What you need to do:
Reproduce exactly the line with "IC11: NOT 74HC04" and the lines after it. Stop at the last line of the data and include nothing else.

=== Begin Enclosure ===

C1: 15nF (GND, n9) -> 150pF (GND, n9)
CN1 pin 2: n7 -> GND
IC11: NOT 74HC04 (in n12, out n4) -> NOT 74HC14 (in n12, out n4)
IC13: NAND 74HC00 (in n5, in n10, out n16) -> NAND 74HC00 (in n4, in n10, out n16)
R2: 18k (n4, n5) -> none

=== End Enclosure ===

Written answer:
IC11: NOT 74HC04 (in n12, out n4) -> NOT 74HC14 (in n12, out n4)
IC13: NAND 74HC00 (in n5, in n10, out n16) -> NAND 74HC00 (in n4, in n10, out n16)
R2: 18k (n4, n5) -> none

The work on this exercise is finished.